### REQUIRED WORK
For the material below, count the lines containing "cone" and reply with the number alone.

### PROVIDED DATA
..............................

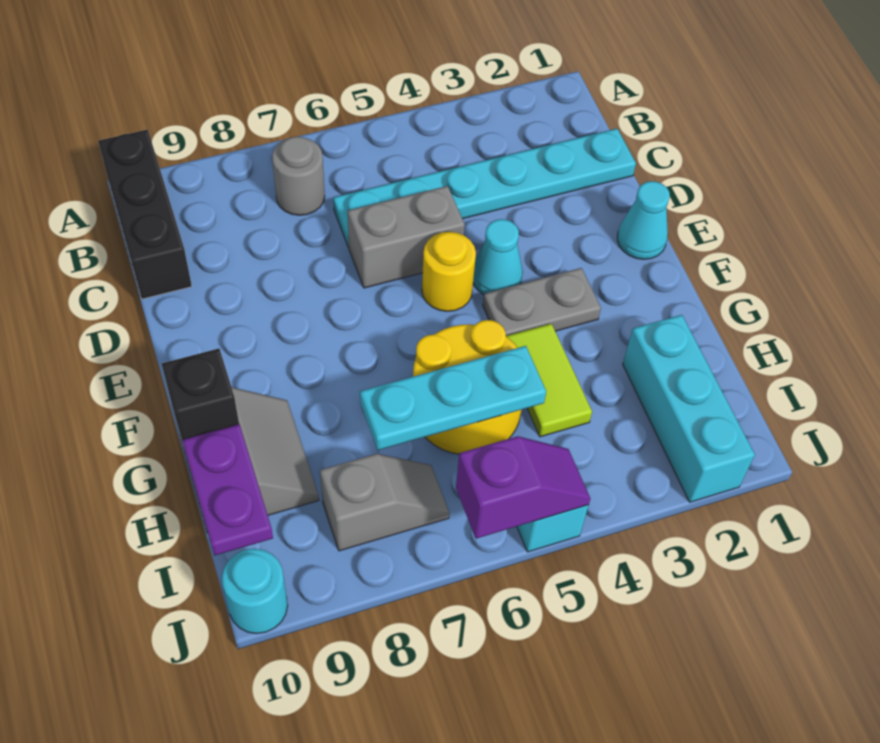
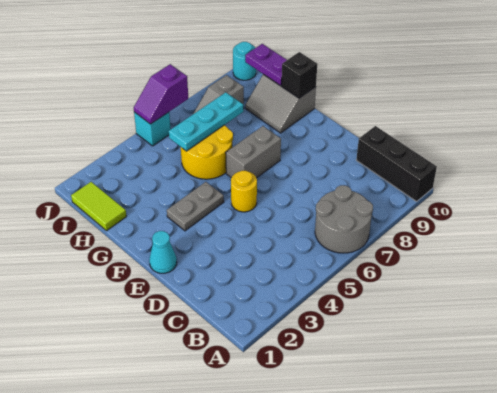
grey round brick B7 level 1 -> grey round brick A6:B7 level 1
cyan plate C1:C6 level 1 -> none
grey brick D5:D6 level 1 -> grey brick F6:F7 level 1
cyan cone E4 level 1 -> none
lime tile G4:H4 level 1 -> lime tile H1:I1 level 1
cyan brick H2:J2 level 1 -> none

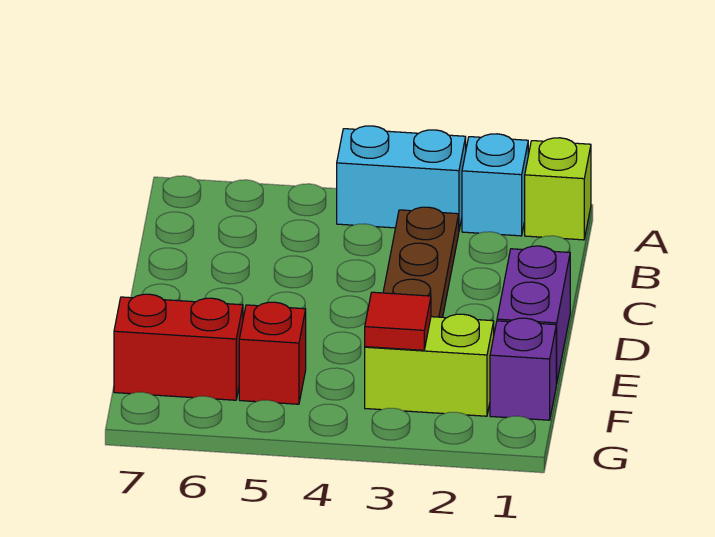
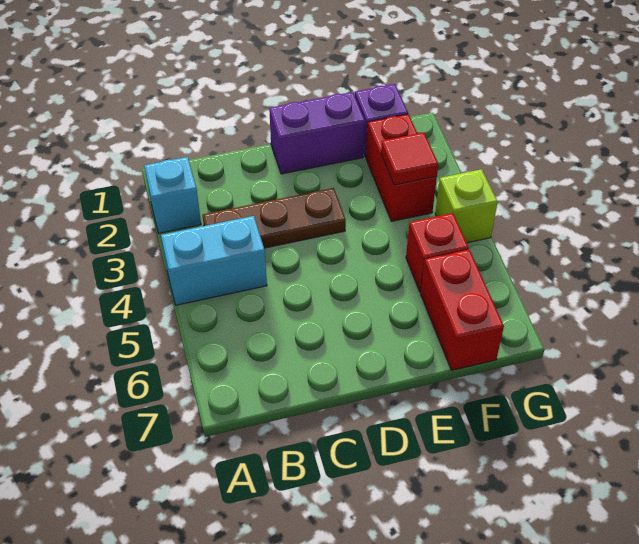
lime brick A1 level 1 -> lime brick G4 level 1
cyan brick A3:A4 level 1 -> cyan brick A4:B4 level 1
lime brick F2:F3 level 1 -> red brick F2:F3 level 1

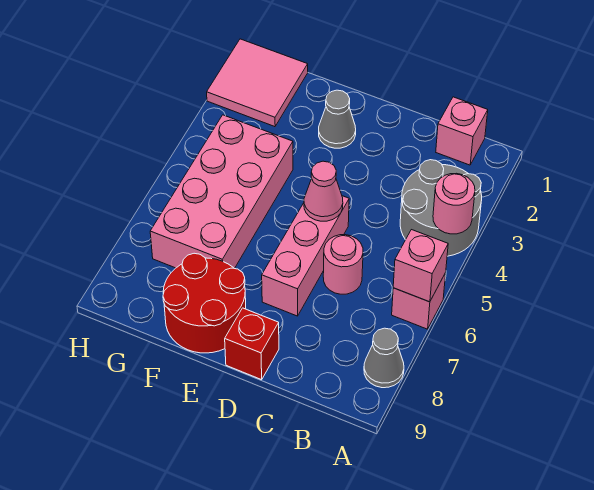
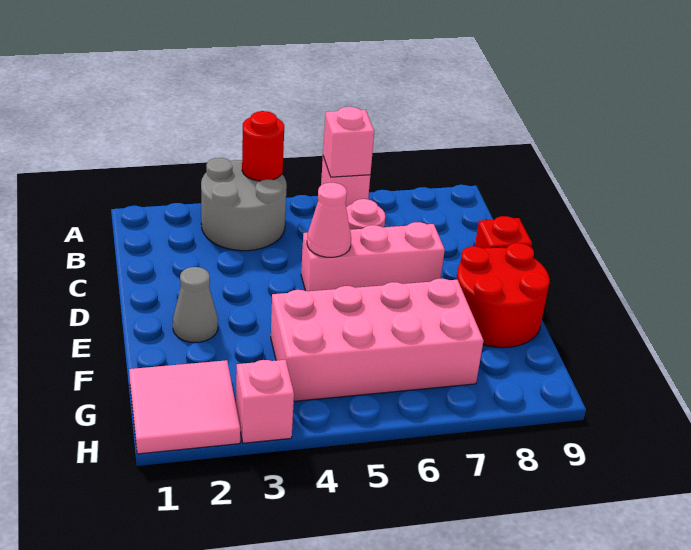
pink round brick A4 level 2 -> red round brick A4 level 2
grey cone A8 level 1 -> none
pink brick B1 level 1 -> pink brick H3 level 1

..............................

### SOLUTION FOR THIS EXERCISE
2